**** RECORDS TO USE
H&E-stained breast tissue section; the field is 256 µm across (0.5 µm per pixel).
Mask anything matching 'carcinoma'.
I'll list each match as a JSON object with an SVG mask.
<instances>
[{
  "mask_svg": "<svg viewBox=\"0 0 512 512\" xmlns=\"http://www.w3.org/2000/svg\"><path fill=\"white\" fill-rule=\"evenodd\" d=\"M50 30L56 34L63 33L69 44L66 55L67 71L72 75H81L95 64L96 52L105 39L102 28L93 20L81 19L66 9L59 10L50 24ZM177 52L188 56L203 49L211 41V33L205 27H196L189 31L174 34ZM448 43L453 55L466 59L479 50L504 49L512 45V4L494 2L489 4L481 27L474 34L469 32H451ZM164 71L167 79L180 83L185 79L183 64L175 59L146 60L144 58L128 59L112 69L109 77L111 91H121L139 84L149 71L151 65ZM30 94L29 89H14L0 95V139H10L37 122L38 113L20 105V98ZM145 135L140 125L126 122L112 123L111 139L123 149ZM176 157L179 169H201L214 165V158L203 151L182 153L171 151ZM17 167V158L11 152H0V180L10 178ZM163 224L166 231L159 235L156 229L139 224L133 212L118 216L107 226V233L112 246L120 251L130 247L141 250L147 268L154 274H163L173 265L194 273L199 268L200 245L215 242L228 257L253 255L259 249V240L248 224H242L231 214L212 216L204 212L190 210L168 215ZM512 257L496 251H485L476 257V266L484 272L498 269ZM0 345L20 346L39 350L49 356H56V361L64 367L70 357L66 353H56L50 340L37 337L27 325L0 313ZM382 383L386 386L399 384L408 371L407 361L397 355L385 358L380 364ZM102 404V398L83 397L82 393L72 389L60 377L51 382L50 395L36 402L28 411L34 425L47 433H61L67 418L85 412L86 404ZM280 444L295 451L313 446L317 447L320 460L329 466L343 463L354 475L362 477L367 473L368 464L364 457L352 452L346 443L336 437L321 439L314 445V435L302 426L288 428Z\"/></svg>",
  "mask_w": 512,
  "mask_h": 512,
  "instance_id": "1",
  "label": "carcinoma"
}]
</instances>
********
YOUR TASK: Your task is to collect every line above that contains the word "carcinoma".

EXERCISE OUTPUT:
Mask anything matching 'carcinoma'.
  "label": "carcinoma"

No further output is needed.